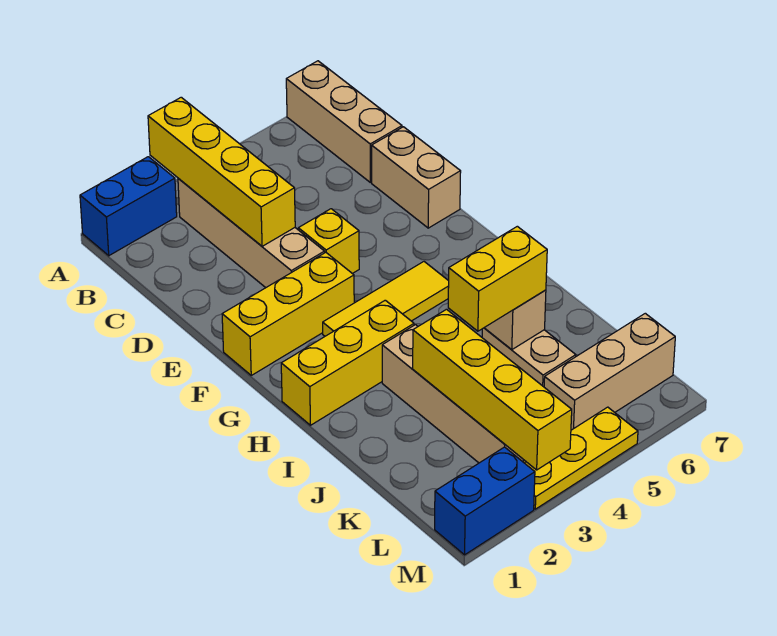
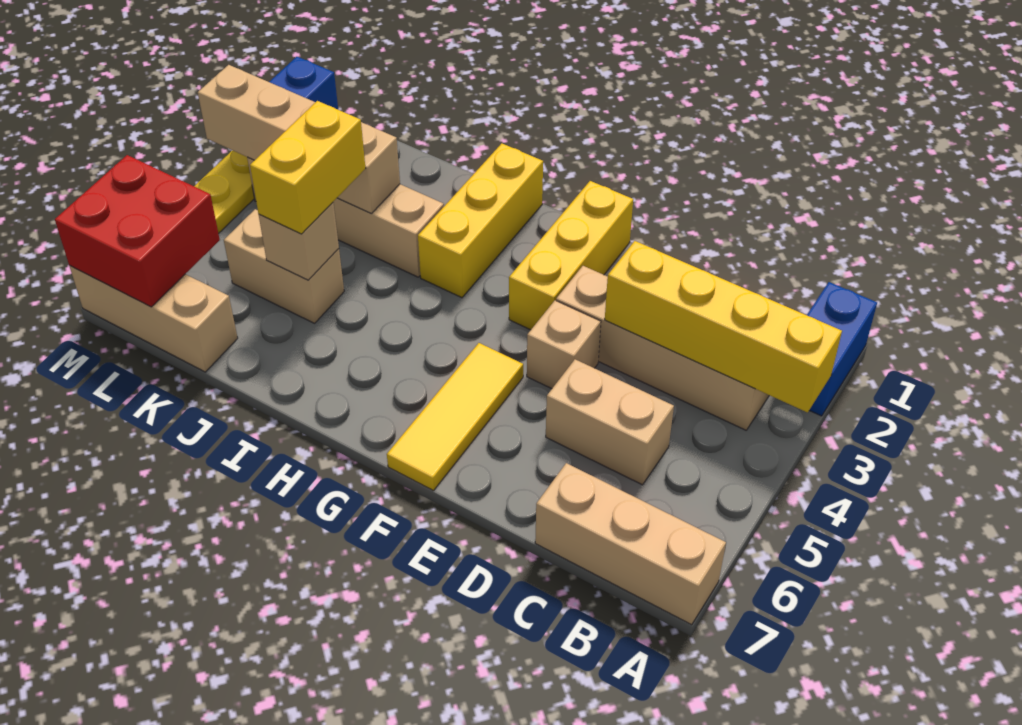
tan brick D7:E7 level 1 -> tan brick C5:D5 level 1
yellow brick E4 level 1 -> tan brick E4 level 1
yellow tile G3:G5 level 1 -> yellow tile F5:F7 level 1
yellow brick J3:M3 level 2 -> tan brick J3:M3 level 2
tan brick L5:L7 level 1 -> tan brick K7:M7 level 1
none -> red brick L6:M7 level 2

----------------

WHAT TO WORK ON — All of the data must be repeated exactly, except for the pictures.

ANSWER FOR THE TASK —
tan brick D7:E7 level 1 -> tan brick C5:D5 level 1
yellow brick E4 level 1 -> tan brick E4 level 1
yellow tile G3:G5 level 1 -> yellow tile F5:F7 level 1
yellow brick J3:M3 level 2 -> tan brick J3:M3 level 2
tan brick L5:L7 level 1 -> tan brick K7:M7 level 1
none -> red brick L6:M7 level 2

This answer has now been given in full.